§ **What the task requires**
From the line with "P104 pin 1: W15 -> none" down to the final line of the material below, quote every line exactly and leave out all lines before it.

§ **Given entries**
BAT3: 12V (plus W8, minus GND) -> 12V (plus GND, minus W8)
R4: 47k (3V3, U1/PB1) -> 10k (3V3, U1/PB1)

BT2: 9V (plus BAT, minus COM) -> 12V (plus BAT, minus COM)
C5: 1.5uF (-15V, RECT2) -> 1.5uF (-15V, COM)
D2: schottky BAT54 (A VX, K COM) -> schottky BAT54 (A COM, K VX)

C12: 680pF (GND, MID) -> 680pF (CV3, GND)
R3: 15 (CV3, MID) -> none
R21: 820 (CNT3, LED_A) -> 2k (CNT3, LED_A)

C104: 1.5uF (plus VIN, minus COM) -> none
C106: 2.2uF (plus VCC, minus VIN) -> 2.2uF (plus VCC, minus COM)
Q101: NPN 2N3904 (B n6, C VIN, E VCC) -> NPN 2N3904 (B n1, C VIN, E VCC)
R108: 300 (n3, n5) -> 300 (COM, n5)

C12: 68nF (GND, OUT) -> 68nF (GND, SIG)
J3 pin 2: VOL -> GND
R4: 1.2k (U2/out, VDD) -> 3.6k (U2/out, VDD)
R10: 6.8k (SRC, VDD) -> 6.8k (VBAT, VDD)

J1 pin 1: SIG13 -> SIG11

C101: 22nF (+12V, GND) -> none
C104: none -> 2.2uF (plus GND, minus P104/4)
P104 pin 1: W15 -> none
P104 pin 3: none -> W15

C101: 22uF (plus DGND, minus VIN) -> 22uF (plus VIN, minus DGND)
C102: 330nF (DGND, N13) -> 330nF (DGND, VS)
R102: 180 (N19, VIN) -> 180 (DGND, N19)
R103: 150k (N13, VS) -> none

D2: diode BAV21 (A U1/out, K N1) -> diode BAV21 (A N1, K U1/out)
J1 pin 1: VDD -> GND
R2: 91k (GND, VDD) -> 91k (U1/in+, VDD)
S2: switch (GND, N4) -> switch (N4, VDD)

§ **Problem solution**
P104 pin 1: W15 -> none
P104 pin 3: none -> W15

C101: 22uF (plus DGND, minus VIN) -> 22uF (plus VIN, minus DGND)
C102: 330nF (DGND, N13) -> 330nF (DGND, VS)
R102: 180 (N19, VIN) -> 180 (DGND, N19)
R103: 150k (N13, VS) -> none

D2: diode BAV21 (A U1/out, K N1) -> diode BAV21 (A N1, K U1/out)
J1 pin 1: VDD -> GND
R2: 91k (GND, VDD) -> 91k (U1/in+, VDD)
S2: switch (GND, N4) -> switch (N4, VDD)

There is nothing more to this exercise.